Prompt:
Search the entries below for the line containing "(137, 296) = (137, 132): purple"; from there to the end, return every line exactly and add nothing.

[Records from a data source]
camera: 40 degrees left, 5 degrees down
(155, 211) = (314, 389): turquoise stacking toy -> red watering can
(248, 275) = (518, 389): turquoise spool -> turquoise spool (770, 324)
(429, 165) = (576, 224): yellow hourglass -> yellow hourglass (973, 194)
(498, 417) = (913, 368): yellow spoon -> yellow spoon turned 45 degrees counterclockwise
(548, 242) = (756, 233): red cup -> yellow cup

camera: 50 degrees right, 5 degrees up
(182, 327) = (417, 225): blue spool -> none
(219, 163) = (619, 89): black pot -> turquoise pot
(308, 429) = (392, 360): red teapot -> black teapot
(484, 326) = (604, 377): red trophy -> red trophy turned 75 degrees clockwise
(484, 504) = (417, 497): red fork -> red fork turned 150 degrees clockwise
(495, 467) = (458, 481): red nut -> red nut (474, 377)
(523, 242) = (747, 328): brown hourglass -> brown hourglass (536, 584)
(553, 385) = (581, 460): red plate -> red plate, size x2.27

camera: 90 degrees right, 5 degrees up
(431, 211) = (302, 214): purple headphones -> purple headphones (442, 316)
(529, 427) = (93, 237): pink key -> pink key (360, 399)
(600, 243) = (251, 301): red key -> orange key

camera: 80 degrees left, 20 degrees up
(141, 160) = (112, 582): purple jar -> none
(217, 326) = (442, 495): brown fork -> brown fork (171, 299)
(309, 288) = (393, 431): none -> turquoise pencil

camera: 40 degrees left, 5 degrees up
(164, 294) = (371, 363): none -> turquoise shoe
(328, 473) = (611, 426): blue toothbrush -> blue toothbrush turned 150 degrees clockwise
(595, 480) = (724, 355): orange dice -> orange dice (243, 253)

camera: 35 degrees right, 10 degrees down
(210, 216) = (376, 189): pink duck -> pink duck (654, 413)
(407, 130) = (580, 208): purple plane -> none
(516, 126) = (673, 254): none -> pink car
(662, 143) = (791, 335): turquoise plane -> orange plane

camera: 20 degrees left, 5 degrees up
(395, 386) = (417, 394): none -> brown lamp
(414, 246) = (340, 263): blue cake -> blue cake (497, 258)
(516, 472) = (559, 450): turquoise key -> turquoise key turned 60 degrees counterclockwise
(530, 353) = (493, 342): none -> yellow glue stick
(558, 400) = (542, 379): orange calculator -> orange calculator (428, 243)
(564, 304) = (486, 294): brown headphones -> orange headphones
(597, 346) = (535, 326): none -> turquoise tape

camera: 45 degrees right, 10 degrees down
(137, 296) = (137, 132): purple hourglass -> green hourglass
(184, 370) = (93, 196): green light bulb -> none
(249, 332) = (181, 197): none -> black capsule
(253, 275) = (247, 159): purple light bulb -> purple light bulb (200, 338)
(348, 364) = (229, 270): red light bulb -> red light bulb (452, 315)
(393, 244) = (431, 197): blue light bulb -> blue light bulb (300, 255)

Exercise output:
(137, 296) = (137, 132): purple hourglass -> green hourglass
(184, 370) = (93, 196): green light bulb -> none
(249, 332) = (181, 197): none -> black capsule
(253, 275) = (247, 159): purple light bulb -> purple light bulb (200, 338)
(348, 364) = (229, 270): red light bulb -> red light bulb (452, 315)
(393, 244) = (431, 197): blue light bulb -> blue light bulb (300, 255)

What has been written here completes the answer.